### Required action:
Go through the records and transcribe them exactly, passing over any picture.
%%
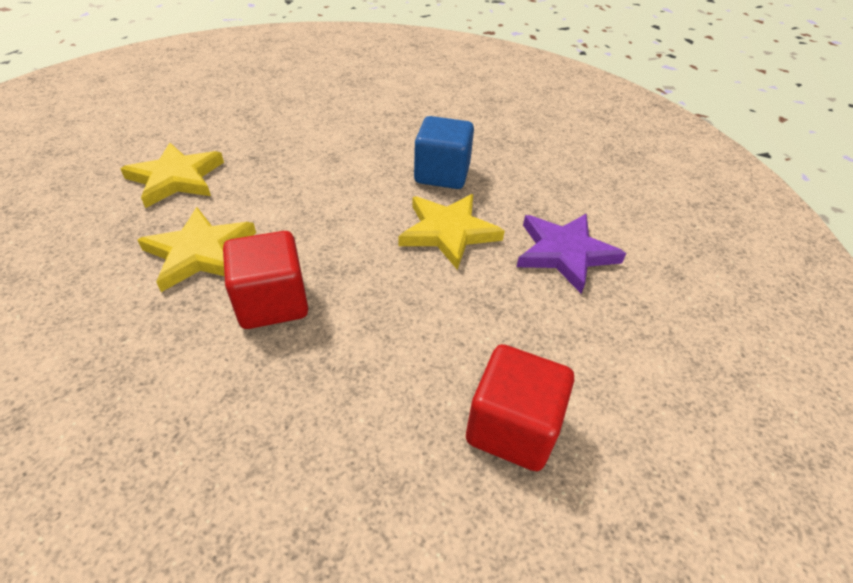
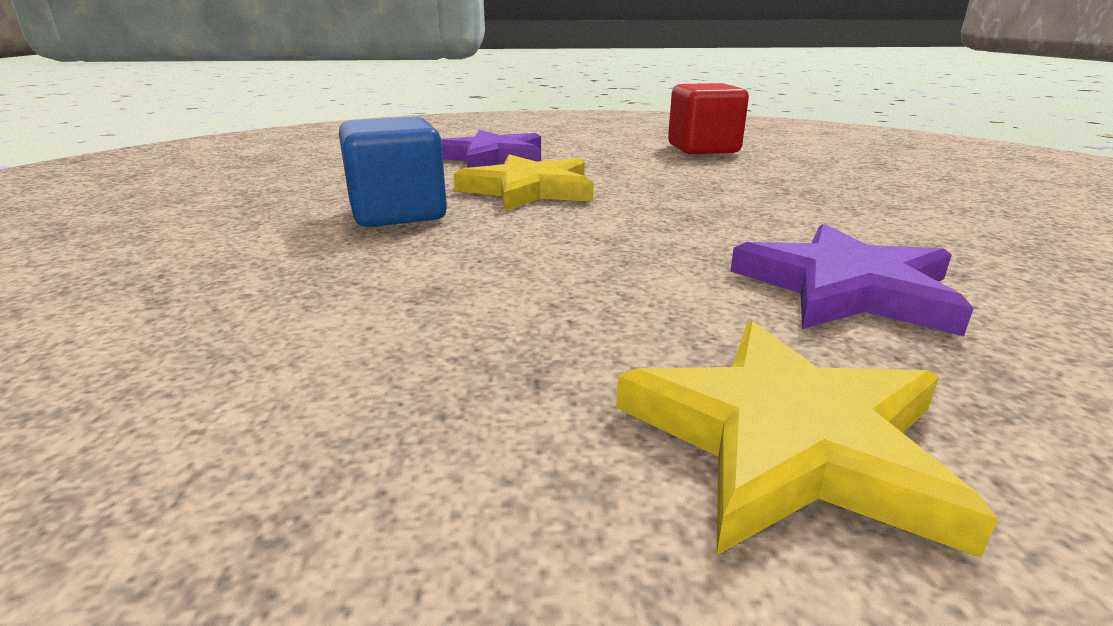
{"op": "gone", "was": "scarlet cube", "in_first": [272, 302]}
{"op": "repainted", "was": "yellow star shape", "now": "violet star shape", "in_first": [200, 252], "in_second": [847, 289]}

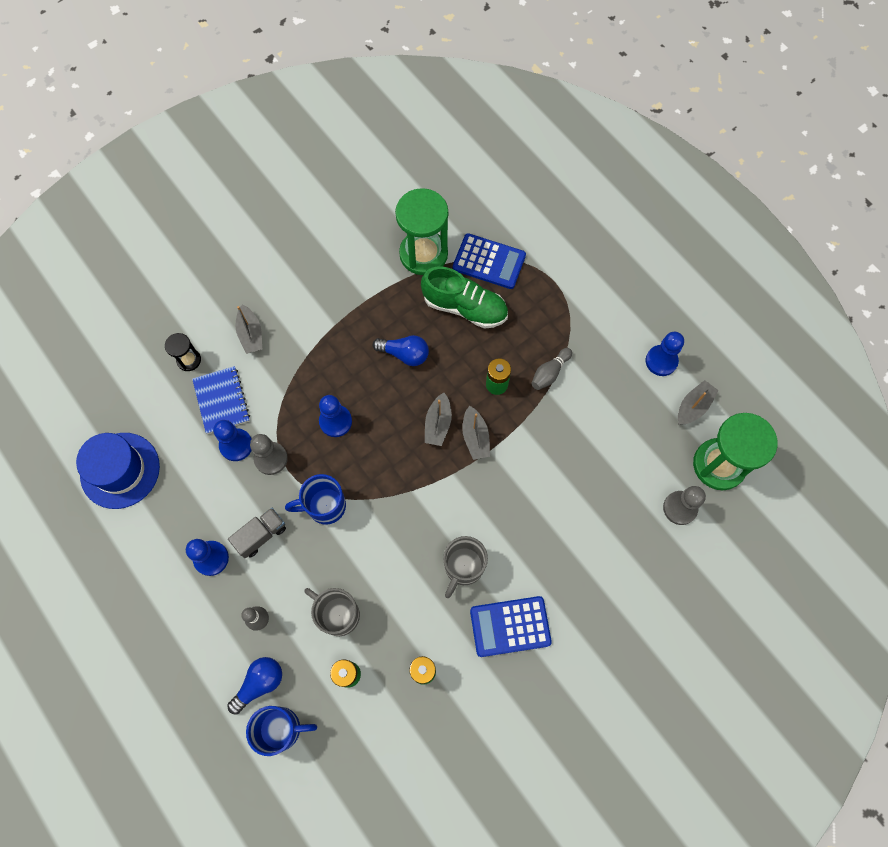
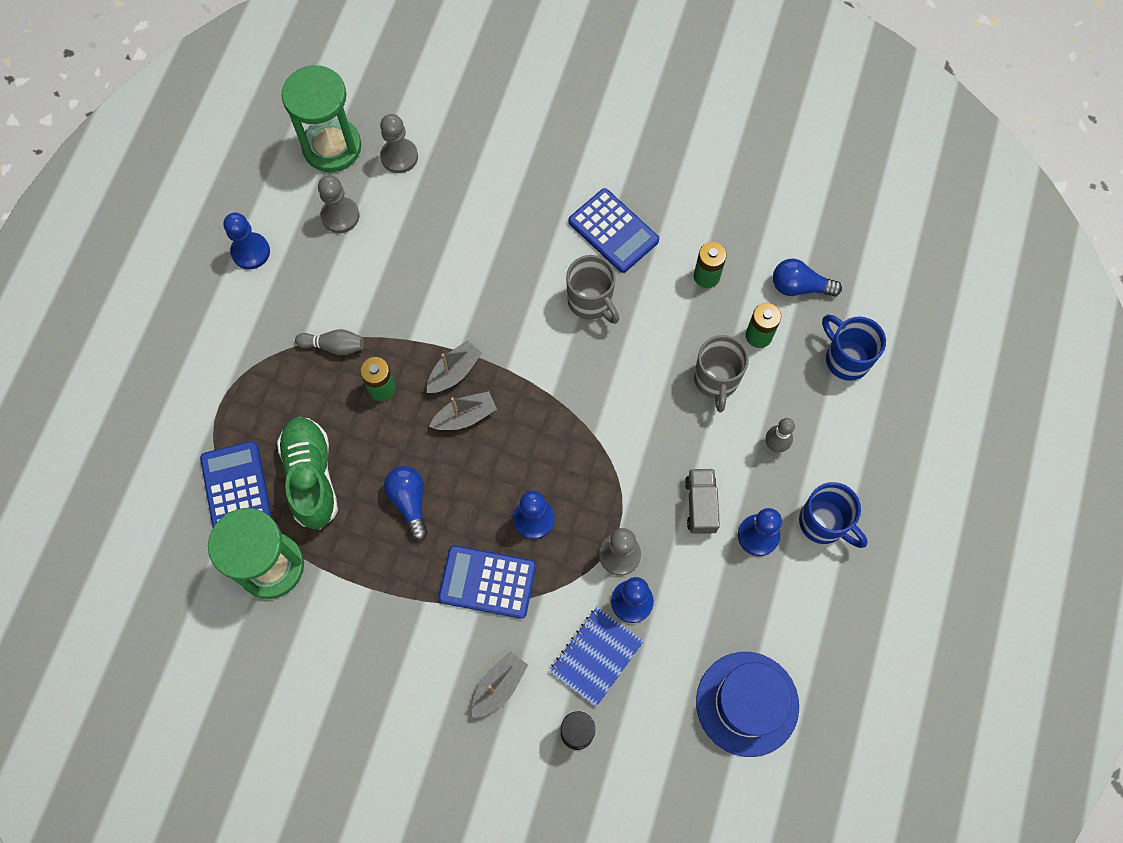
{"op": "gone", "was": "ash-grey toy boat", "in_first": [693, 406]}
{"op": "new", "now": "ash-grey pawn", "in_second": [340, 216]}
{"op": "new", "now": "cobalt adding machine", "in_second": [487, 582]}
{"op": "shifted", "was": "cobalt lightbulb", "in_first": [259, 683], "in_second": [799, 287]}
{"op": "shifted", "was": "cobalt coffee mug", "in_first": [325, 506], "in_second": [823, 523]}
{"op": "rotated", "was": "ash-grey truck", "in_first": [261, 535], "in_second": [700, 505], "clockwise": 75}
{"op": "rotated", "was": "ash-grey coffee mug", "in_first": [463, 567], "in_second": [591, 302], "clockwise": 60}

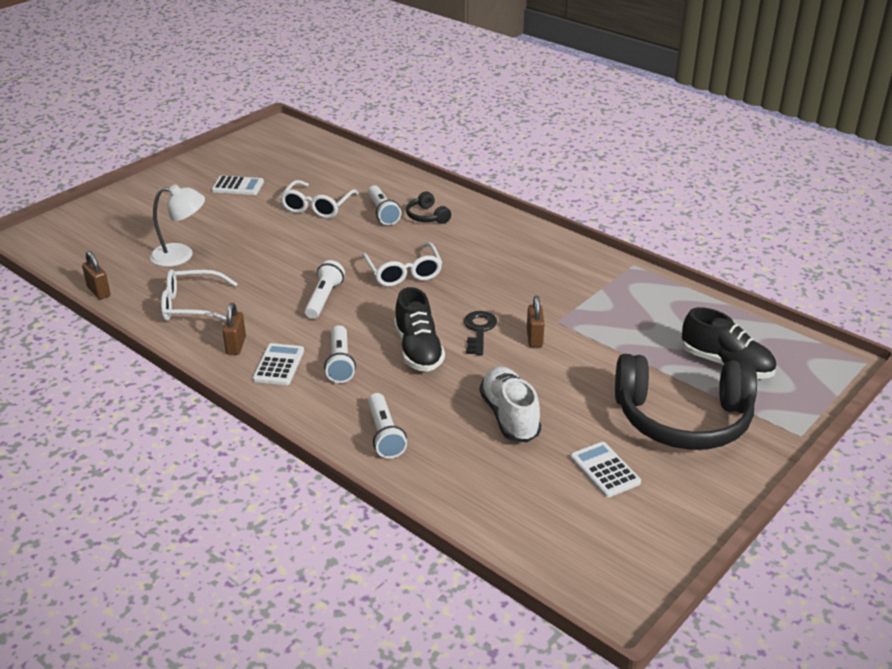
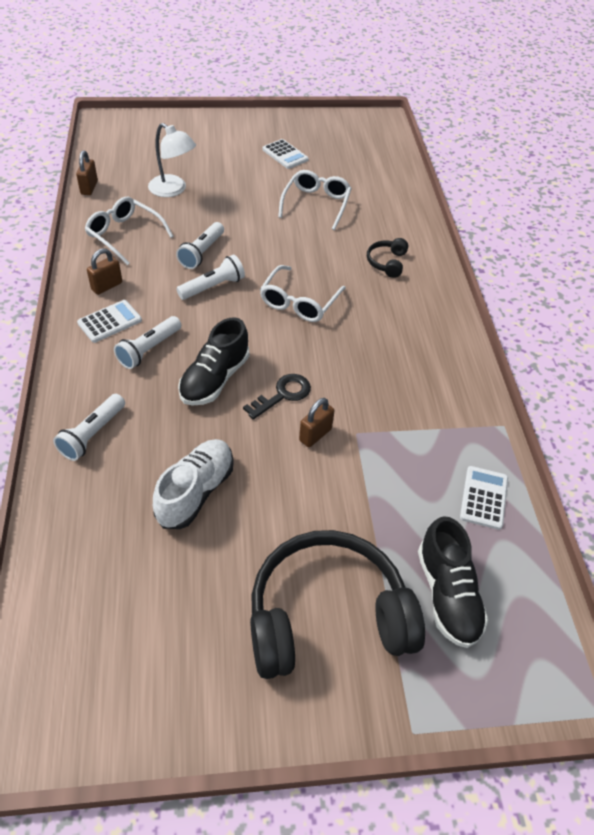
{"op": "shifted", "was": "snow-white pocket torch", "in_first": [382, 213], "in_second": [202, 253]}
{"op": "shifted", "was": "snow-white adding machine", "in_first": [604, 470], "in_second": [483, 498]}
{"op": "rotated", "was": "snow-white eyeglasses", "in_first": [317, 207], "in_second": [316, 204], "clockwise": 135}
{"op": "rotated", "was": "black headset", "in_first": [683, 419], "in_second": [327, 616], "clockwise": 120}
%%
### Solution below:
{"op": "gone", "was": "scarlet cube", "in_first": [272, 302]}
{"op": "repainted", "was": "yellow star shape", "now": "violet star shape", "in_first": [200, 252], "in_second": [847, 289]}

{"op": "gone", "was": "ash-grey toy boat", "in_first": [693, 406]}
{"op": "new", "now": "ash-grey pawn", "in_second": [340, 216]}
{"op": "new", "now": "cobalt adding machine", "in_second": [487, 582]}
{"op": "shifted", "was": "cobalt lightbulb", "in_first": [259, 683], "in_second": [799, 287]}
{"op": "shifted", "was": "cobalt coffee mug", "in_first": [325, 506], "in_second": [823, 523]}
{"op": "rotated", "was": "ash-grey truck", "in_first": [261, 535], "in_second": [700, 505], "clockwise": 75}
{"op": "rotated", "was": "ash-grey coffee mug", "in_first": [463, 567], "in_second": [591, 302], "clockwise": 60}

{"op": "shifted", "was": "snow-white pocket torch", "in_first": [382, 213], "in_second": [202, 253]}
{"op": "shifted", "was": "snow-white adding machine", "in_first": [604, 470], "in_second": [483, 498]}
{"op": "rotated", "was": "snow-white eyeglasses", "in_first": [317, 207], "in_second": [316, 204], "clockwise": 135}
{"op": "rotated", "was": "black headset", "in_first": [683, 419], "in_second": [327, 616], "clockwise": 120}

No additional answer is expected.